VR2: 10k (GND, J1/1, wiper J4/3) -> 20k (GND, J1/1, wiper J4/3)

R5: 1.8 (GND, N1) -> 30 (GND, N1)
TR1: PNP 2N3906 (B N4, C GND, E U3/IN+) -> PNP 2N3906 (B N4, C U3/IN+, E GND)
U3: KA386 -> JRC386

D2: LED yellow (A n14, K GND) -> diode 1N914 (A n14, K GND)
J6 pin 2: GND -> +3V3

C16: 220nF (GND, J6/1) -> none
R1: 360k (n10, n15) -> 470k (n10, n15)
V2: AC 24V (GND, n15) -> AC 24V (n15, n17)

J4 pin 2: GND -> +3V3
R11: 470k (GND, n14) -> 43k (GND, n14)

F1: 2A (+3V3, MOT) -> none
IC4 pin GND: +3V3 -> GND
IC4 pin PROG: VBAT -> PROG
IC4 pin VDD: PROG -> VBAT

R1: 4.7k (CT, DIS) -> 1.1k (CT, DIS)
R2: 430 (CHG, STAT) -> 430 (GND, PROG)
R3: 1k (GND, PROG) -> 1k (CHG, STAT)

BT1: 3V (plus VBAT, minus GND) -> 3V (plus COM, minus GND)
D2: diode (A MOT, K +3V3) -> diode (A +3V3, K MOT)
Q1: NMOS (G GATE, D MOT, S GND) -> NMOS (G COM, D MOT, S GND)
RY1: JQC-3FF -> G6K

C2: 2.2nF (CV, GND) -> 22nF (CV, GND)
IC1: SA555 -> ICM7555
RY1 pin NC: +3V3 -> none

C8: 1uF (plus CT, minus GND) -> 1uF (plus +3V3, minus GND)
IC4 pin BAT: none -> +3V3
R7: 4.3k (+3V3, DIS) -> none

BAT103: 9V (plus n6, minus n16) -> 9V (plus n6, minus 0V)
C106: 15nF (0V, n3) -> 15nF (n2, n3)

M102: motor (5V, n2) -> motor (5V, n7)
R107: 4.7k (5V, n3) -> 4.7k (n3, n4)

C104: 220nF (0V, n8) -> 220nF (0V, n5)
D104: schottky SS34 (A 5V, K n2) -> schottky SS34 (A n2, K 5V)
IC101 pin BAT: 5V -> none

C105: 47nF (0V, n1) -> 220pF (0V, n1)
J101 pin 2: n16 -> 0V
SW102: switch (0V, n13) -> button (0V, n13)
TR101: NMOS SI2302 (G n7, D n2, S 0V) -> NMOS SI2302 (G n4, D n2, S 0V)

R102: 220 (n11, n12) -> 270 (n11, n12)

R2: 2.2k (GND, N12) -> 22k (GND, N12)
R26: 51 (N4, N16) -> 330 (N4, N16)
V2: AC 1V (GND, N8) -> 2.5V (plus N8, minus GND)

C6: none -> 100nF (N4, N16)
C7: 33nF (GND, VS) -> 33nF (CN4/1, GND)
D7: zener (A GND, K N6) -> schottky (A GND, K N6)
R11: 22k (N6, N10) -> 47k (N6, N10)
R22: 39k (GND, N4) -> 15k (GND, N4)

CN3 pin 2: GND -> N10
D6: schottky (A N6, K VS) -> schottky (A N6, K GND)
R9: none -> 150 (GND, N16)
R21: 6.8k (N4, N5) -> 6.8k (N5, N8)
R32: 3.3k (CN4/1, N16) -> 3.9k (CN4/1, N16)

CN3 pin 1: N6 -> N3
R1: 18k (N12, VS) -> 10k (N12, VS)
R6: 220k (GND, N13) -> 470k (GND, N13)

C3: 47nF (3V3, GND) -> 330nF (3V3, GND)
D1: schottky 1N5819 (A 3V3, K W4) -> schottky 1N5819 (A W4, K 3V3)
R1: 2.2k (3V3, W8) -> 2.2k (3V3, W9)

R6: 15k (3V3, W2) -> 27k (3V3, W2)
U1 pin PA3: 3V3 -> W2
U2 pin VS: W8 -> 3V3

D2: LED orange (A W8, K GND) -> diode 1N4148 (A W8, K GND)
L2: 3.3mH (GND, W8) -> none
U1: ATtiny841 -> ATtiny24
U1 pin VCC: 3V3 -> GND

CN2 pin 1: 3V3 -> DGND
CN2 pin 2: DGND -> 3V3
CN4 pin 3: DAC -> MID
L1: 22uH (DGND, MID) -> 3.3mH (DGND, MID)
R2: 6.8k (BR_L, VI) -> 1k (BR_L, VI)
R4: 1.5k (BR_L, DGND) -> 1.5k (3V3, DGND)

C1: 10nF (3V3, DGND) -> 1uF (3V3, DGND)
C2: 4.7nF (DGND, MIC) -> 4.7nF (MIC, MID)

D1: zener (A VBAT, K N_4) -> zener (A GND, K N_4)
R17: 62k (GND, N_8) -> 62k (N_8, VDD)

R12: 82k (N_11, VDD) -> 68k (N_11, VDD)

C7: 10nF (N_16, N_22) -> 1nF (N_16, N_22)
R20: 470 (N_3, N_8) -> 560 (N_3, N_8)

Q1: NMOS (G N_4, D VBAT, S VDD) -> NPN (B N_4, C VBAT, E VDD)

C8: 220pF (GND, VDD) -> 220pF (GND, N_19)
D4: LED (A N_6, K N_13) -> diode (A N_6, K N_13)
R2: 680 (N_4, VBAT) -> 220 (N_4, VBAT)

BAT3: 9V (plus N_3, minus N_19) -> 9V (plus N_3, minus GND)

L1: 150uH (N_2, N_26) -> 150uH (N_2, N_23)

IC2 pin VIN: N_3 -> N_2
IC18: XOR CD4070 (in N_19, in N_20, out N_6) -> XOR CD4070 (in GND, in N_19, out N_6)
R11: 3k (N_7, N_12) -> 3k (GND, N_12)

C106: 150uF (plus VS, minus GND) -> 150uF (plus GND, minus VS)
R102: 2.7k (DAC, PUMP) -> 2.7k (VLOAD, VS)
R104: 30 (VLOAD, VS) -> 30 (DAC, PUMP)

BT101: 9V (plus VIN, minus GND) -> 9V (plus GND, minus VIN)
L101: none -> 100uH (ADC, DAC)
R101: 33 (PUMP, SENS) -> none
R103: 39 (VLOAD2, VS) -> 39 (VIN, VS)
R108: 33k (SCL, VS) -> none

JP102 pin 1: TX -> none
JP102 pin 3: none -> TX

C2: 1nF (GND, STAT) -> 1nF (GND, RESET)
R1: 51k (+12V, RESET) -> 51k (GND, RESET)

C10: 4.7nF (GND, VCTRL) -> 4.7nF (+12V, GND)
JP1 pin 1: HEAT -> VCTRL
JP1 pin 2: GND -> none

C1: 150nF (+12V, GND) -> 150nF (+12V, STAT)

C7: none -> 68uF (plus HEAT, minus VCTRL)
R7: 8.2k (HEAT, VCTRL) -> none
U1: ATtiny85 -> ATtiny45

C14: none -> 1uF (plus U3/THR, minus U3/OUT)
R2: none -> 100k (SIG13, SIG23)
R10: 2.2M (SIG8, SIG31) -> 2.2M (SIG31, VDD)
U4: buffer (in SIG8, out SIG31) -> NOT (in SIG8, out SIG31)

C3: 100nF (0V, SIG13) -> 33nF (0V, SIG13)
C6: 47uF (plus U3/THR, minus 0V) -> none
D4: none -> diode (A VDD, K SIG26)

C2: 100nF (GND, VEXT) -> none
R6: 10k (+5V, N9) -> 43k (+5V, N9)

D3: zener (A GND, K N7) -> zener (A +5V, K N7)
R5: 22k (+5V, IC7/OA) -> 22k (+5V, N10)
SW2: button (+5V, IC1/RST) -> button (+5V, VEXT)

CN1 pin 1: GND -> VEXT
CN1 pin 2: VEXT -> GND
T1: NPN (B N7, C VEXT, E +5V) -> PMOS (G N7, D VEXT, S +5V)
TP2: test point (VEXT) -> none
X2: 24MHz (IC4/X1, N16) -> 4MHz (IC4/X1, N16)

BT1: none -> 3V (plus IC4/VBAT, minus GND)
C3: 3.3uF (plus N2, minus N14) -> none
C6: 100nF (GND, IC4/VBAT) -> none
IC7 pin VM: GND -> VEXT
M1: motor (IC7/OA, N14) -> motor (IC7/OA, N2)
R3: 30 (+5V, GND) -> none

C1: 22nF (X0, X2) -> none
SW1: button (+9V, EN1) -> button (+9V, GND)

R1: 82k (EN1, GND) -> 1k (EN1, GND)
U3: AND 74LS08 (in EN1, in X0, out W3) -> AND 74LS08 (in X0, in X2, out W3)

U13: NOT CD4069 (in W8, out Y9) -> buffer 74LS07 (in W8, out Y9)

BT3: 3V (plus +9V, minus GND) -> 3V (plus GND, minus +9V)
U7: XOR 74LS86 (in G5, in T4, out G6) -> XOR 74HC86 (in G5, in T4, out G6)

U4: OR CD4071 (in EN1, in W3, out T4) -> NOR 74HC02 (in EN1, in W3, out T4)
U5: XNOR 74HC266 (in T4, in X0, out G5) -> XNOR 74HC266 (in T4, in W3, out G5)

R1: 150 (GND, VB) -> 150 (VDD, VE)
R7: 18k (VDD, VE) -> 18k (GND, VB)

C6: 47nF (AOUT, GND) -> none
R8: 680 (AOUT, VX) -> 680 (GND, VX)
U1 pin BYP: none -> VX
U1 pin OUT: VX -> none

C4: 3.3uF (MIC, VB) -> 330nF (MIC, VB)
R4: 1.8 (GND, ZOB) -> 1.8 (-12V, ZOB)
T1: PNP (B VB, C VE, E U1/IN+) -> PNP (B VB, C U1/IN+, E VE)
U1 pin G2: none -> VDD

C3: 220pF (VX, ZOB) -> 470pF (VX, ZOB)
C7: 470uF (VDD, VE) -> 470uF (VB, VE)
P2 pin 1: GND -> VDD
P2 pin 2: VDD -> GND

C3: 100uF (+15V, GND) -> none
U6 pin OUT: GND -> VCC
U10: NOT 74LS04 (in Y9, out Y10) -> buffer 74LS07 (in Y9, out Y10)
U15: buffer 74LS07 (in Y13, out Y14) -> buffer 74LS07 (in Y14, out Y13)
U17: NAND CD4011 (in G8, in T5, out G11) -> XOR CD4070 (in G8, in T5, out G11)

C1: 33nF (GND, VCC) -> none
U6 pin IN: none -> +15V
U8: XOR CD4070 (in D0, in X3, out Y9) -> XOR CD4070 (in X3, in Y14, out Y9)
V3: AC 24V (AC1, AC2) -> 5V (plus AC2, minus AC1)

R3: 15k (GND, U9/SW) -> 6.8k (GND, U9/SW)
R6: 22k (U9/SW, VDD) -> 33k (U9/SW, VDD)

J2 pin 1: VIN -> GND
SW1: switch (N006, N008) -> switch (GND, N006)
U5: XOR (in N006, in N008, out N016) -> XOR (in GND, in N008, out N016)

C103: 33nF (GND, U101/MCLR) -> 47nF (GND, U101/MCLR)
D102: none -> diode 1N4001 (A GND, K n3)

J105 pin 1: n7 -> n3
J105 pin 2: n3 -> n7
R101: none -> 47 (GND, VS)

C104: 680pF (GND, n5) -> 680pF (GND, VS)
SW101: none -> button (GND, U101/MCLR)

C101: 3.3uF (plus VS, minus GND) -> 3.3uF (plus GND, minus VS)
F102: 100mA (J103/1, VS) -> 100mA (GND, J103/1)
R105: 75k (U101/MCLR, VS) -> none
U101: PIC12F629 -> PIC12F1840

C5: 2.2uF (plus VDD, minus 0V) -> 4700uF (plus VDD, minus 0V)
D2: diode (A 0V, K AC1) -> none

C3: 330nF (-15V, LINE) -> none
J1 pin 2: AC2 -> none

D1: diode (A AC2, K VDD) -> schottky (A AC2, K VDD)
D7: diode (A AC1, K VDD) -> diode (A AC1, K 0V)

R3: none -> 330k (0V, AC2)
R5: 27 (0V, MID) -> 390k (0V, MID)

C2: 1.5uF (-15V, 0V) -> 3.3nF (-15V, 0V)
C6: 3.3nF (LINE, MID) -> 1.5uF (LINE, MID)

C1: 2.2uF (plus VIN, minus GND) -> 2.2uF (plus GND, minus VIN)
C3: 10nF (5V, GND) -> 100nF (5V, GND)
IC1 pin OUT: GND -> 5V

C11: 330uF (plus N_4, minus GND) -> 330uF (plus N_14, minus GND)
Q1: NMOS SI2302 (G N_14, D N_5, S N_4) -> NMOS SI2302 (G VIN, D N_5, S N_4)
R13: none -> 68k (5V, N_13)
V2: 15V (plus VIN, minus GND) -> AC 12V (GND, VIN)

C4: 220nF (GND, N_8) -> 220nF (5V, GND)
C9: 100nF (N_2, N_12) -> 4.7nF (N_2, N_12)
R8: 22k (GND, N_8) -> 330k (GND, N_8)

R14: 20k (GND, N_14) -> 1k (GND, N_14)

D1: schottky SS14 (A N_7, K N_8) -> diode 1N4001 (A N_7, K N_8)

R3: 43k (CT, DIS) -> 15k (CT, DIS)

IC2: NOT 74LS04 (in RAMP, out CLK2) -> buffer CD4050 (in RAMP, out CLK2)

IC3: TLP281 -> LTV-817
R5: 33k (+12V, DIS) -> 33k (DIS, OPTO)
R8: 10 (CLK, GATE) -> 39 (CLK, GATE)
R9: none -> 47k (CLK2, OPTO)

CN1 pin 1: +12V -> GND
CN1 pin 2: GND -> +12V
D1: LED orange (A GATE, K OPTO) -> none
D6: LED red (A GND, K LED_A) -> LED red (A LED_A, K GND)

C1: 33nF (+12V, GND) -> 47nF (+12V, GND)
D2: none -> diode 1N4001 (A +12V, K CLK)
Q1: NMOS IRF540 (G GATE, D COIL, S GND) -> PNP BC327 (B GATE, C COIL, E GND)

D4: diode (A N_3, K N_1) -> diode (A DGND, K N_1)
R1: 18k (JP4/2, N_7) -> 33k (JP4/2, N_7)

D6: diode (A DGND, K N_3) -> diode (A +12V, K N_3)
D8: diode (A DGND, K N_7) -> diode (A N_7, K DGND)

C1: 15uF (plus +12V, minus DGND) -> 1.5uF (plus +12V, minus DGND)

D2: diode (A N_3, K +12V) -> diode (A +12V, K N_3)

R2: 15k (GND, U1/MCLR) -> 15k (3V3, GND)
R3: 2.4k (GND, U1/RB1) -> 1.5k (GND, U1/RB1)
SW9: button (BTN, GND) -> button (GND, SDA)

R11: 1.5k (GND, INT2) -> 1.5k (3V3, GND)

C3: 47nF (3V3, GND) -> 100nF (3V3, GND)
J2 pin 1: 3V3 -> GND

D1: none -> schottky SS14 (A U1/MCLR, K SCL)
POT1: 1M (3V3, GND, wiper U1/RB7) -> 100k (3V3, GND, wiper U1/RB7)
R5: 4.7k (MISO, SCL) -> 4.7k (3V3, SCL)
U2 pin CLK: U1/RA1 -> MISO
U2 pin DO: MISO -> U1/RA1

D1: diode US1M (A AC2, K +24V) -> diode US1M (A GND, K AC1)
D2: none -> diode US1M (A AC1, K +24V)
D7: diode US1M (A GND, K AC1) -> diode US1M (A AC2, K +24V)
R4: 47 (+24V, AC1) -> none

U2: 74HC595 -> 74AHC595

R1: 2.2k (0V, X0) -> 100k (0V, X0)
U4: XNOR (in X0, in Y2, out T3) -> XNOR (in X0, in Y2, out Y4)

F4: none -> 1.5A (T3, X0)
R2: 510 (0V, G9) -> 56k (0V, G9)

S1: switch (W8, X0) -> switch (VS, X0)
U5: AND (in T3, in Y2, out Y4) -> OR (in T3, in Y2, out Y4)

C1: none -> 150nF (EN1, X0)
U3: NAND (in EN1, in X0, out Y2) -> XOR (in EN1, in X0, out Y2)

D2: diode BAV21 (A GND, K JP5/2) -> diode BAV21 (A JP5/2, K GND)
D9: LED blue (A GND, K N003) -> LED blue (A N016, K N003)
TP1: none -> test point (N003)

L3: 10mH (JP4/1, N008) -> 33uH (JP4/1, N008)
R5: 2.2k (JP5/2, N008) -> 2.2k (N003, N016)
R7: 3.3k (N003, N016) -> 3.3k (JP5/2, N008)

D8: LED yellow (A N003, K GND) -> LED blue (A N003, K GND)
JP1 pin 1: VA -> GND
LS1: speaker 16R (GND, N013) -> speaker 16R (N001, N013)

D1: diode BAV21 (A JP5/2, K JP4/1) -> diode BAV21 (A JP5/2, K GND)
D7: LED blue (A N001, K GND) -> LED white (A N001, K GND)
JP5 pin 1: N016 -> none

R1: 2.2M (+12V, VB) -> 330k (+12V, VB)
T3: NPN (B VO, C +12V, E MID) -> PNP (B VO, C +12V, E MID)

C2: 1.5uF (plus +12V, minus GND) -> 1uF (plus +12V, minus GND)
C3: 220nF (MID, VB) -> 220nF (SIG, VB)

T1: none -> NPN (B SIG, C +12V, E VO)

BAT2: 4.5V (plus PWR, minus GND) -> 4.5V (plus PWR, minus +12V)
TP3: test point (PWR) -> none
• • • •
PROBLEM REQUIREMENTS: Working from the material above, restate word for word the lines between the line with "R7: 8.2k (HEAT, VCTRL) -> none" and the line with "BT3: 3V (plus", both included, and only those.

YOUR RESPONSE:
R7: 8.2k (HEAT, VCTRL) -> none
U1: ATtiny85 -> ATtiny45

C14: none -> 1uF (plus U3/THR, minus U3/OUT)
R2: none -> 100k (SIG13, SIG23)
R10: 2.2M (SIG8, SIG31) -> 2.2M (SIG31, VDD)
U4: buffer (in SIG8, out SIG31) -> NOT (in SIG8, out SIG31)

C3: 100nF (0V, SIG13) -> 33nF (0V, SIG13)
C6: 47uF (plus U3/THR, minus 0V) -> none
D4: none -> diode (A VDD, K SIG26)

C2: 100nF (GND, VEXT) -> none
R6: 10k (+5V, N9) -> 43k (+5V, N9)

D3: zener (A GND, K N7) -> zener (A +5V, K N7)
R5: 22k (+5V, IC7/OA) -> 22k (+5V, N10)
SW2: button (+5V, IC1/RST) -> button (+5V, VEXT)

CN1 pin 1: GND -> VEXT
CN1 pin 2: VEXT -> GND
T1: NPN (B N7, C VEXT, E +5V) -> PMOS (G N7, D VEXT, S +5V)
TP2: test point (VEXT) -> none
X2: 24MHz (IC4/X1, N16) -> 4MHz (IC4/X1, N16)

BT1: none -> 3V (plus IC4/VBAT, minus GND)
C3: 3.3uF (plus N2, minus N14) -> none
C6: 100nF (GND, IC4/VBAT) -> none
IC7 pin VM: GND -> VEXT
M1: motor (IC7/OA, N14) -> motor (IC7/OA, N2)
R3: 30 (+5V, GND) -> none

C1: 22nF (X0, X2) -> none
SW1: button (+9V, EN1) -> button (+9V, GND)

R1: 82k (EN1, GND) -> 1k (EN1, GND)
U3: AND 74LS08 (in EN1, in X0, out W3) -> AND 74LS08 (in X0, in X2, out W3)

U13: NOT CD4069 (in W8, out Y9) -> buffer 74LS07 (in W8, out Y9)

BT3: 3V (plus +9V, minus GND) -> 3V (plus GND, minus +9V)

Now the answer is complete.